## Task brief
The line containing "purple cap [326,136,423,190]" marks the end: write out exactly every line from the first line of the data below through that line, and only those.

+++ Input

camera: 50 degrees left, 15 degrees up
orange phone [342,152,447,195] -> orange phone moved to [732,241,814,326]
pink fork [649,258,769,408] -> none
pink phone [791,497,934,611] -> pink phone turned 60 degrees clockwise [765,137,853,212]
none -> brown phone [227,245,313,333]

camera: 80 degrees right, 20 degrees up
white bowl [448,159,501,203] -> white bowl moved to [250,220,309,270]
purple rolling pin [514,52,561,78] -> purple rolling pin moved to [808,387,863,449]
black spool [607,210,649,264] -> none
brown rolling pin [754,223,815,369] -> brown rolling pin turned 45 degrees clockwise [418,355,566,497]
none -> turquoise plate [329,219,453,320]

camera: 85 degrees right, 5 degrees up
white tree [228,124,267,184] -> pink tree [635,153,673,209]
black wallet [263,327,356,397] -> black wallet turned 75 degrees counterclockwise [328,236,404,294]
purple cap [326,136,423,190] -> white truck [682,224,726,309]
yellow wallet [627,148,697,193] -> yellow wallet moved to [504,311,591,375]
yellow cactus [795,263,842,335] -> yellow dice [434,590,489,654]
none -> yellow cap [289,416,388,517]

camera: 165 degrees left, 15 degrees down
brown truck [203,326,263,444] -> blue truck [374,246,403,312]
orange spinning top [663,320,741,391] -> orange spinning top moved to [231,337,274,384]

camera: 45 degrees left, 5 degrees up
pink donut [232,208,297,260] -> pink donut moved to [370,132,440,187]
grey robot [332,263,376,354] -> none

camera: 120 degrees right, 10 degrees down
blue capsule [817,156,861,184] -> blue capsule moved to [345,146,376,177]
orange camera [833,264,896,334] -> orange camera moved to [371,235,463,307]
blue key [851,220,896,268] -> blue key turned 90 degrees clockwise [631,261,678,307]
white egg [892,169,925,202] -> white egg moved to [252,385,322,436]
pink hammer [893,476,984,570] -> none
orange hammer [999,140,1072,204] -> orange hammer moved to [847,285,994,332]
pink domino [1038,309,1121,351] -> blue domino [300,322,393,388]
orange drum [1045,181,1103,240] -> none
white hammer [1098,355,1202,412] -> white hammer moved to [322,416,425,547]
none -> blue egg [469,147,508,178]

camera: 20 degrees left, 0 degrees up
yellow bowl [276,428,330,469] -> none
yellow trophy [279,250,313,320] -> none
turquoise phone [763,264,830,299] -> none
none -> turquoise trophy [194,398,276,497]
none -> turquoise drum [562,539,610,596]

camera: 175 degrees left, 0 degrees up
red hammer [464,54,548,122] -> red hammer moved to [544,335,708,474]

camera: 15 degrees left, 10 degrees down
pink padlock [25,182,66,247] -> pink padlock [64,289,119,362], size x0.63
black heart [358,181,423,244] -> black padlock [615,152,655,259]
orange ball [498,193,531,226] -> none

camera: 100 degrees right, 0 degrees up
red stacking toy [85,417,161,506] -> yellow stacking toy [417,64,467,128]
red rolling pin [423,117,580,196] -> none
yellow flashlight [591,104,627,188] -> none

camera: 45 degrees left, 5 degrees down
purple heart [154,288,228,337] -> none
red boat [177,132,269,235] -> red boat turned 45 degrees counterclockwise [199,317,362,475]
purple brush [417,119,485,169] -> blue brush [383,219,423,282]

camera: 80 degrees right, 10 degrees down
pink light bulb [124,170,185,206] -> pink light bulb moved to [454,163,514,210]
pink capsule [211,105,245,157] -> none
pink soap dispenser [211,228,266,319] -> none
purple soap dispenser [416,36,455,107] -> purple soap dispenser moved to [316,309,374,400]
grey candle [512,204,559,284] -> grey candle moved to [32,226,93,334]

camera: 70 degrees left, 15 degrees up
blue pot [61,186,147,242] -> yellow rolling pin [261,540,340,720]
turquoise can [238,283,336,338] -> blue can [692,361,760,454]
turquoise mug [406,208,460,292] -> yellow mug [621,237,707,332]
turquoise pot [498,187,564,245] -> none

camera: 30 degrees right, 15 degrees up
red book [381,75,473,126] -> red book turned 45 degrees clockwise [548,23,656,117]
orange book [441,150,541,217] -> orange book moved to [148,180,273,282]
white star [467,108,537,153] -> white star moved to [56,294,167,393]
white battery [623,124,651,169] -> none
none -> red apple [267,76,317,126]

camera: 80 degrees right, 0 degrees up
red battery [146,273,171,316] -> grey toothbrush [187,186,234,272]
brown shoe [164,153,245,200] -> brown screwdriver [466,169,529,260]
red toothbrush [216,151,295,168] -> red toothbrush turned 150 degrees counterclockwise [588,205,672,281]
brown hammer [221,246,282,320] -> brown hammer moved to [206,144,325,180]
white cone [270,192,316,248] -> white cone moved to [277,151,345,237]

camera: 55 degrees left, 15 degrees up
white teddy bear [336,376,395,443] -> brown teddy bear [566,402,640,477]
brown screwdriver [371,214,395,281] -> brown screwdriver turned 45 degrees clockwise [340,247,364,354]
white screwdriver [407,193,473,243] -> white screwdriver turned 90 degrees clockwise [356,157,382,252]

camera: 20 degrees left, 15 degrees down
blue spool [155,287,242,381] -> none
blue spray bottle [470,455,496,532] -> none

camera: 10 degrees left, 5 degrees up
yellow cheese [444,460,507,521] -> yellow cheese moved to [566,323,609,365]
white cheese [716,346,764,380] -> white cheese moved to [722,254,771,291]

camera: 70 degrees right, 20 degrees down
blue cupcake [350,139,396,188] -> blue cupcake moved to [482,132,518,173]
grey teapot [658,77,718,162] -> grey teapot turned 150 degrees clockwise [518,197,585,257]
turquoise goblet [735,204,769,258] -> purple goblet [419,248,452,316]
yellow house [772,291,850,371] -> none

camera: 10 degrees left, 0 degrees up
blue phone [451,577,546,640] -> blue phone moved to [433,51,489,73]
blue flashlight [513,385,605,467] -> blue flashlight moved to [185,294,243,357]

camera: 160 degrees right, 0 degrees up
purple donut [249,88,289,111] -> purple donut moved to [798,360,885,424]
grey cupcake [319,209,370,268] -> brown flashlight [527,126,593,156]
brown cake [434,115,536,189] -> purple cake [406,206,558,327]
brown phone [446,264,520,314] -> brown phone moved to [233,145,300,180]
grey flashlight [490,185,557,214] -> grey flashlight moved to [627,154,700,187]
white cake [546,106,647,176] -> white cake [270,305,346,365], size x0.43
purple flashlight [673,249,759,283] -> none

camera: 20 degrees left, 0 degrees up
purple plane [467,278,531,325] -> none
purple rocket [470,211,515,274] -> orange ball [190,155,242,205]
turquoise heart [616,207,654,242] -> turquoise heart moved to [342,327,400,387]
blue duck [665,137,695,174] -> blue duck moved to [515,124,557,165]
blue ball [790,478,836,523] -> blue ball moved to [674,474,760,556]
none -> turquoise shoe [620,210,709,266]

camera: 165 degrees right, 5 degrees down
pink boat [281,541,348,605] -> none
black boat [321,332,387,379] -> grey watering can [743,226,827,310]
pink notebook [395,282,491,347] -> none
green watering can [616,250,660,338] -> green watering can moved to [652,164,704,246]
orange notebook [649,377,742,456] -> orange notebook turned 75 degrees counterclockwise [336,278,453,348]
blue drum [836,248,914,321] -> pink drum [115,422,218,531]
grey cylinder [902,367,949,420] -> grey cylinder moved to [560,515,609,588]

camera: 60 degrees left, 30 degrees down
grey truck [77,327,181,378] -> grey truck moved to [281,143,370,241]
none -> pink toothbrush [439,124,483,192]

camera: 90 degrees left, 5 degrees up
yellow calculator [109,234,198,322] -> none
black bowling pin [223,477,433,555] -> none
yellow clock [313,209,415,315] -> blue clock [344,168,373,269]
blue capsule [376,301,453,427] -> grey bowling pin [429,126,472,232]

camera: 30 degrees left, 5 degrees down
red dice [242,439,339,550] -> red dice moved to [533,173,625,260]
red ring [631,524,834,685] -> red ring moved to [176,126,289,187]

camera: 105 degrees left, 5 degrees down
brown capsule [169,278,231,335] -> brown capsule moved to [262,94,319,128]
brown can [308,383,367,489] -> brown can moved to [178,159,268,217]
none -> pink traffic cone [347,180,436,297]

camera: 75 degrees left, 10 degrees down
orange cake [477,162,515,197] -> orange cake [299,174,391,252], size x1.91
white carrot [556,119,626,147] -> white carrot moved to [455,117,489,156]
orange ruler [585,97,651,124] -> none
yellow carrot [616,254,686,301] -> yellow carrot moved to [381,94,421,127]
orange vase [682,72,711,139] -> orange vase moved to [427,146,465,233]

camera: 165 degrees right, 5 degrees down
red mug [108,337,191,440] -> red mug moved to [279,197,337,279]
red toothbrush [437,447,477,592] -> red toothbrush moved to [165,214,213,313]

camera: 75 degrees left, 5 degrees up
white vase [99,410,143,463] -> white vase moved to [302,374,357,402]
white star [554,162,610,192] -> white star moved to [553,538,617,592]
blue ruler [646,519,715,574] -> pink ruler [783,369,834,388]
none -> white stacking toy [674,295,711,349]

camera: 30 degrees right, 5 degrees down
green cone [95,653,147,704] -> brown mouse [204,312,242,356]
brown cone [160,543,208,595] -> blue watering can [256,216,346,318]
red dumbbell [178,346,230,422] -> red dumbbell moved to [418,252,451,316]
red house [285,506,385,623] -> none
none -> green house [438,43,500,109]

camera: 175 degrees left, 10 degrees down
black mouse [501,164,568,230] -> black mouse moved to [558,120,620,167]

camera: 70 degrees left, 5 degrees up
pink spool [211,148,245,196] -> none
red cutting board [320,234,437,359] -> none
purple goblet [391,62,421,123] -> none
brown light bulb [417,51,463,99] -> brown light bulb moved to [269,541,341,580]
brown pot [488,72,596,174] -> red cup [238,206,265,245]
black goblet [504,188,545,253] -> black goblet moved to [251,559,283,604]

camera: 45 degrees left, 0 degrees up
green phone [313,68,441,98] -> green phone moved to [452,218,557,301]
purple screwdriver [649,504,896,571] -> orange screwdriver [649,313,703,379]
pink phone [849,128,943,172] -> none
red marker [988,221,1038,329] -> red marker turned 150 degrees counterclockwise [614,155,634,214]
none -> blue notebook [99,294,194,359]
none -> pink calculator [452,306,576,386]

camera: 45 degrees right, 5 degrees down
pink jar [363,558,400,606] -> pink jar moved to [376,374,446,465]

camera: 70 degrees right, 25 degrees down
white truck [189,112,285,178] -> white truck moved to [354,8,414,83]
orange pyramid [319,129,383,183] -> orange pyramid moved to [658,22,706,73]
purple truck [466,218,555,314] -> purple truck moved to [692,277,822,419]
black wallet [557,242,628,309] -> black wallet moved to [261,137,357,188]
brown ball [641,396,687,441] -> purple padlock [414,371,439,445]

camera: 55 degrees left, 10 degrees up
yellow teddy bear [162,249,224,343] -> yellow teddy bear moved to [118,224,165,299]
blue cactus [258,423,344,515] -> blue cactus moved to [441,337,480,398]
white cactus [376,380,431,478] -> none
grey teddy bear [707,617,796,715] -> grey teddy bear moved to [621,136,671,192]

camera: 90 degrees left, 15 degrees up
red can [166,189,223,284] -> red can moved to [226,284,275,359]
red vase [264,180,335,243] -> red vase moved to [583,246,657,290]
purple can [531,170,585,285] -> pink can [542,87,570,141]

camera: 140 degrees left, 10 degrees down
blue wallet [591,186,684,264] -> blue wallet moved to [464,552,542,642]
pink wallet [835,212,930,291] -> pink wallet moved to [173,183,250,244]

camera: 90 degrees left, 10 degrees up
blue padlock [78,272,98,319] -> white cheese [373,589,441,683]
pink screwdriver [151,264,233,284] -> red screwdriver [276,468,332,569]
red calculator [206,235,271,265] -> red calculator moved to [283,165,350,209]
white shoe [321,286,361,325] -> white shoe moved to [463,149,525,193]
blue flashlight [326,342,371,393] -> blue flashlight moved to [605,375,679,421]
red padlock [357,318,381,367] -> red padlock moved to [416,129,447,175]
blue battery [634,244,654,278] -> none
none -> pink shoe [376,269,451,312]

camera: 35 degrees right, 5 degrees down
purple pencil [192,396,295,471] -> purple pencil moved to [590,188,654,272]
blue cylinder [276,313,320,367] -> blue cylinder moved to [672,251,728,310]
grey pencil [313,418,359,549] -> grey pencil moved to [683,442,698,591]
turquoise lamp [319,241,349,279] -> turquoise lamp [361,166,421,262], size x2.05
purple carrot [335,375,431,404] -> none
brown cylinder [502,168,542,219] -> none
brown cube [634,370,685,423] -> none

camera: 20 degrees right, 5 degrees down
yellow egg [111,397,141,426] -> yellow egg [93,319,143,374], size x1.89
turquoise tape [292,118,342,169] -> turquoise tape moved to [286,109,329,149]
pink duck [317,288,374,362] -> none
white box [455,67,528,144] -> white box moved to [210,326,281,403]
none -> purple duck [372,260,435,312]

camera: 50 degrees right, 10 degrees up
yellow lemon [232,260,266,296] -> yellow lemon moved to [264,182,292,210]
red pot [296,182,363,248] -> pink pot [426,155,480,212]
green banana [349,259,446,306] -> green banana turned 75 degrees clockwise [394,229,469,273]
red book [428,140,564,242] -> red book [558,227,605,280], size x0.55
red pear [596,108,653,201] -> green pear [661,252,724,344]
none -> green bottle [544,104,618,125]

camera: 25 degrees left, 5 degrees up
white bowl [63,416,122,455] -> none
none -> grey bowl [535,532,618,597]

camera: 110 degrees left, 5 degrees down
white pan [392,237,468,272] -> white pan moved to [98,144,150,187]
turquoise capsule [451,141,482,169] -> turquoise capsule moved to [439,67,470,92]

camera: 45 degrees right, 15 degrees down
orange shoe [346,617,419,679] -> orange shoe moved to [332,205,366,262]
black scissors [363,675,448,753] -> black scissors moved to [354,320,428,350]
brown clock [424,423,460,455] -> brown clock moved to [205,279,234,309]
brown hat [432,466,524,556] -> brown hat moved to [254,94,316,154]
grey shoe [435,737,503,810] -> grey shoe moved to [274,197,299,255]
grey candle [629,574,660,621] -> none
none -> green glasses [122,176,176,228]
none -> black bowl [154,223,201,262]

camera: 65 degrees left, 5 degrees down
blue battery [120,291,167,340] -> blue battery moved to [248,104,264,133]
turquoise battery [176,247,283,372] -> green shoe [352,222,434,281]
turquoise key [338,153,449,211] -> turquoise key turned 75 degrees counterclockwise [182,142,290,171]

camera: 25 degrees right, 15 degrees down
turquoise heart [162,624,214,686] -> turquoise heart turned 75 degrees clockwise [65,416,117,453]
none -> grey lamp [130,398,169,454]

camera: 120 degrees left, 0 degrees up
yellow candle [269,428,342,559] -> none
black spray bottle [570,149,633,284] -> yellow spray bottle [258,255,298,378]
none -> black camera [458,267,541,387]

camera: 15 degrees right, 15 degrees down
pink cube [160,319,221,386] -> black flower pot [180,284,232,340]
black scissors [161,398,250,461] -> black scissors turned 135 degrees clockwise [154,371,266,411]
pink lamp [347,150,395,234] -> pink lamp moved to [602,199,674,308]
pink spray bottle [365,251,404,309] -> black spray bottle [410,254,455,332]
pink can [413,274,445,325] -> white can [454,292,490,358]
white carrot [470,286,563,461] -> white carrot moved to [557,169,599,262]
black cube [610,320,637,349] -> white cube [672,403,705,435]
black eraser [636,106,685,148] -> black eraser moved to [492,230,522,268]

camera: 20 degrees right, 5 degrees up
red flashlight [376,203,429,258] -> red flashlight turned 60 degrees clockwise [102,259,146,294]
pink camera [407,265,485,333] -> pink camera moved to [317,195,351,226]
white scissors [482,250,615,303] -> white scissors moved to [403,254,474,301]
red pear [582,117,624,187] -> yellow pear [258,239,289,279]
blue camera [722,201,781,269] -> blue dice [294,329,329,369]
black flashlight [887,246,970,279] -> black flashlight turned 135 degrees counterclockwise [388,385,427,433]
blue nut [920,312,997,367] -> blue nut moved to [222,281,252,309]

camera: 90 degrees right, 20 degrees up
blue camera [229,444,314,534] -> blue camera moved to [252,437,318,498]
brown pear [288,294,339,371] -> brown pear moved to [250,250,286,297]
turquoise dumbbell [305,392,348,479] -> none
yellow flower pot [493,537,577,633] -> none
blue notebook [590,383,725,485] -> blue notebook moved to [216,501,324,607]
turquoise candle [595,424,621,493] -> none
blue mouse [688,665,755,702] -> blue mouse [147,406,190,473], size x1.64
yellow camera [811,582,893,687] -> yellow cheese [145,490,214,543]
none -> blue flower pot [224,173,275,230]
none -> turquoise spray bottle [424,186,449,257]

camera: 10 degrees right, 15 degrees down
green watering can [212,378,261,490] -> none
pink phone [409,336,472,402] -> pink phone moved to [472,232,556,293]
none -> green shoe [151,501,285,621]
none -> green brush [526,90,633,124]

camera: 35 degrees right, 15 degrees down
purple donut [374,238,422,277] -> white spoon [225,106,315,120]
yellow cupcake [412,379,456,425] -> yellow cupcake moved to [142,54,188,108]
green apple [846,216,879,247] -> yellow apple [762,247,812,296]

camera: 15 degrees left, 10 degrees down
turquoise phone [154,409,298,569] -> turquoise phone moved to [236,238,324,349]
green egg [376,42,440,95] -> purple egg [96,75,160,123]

++++++

## Result
camera: 50 degrees left, 15 degrees up
orange phone [342,152,447,195] -> orange phone moved to [732,241,814,326]
pink fork [649,258,769,408] -> none
pink phone [791,497,934,611] -> pink phone turned 60 degrees clockwise [765,137,853,212]
none -> brown phone [227,245,313,333]

camera: 80 degrees right, 20 degrees up
white bowl [448,159,501,203] -> white bowl moved to [250,220,309,270]
purple rolling pin [514,52,561,78] -> purple rolling pin moved to [808,387,863,449]
black spool [607,210,649,264] -> none
brown rolling pin [754,223,815,369] -> brown rolling pin turned 45 degrees clockwise [418,355,566,497]
none -> turquoise plate [329,219,453,320]

camera: 85 degrees right, 5 degrees up
white tree [228,124,267,184] -> pink tree [635,153,673,209]
black wallet [263,327,356,397] -> black wallet turned 75 degrees counterclockwise [328,236,404,294]
purple cap [326,136,423,190] -> white truck [682,224,726,309]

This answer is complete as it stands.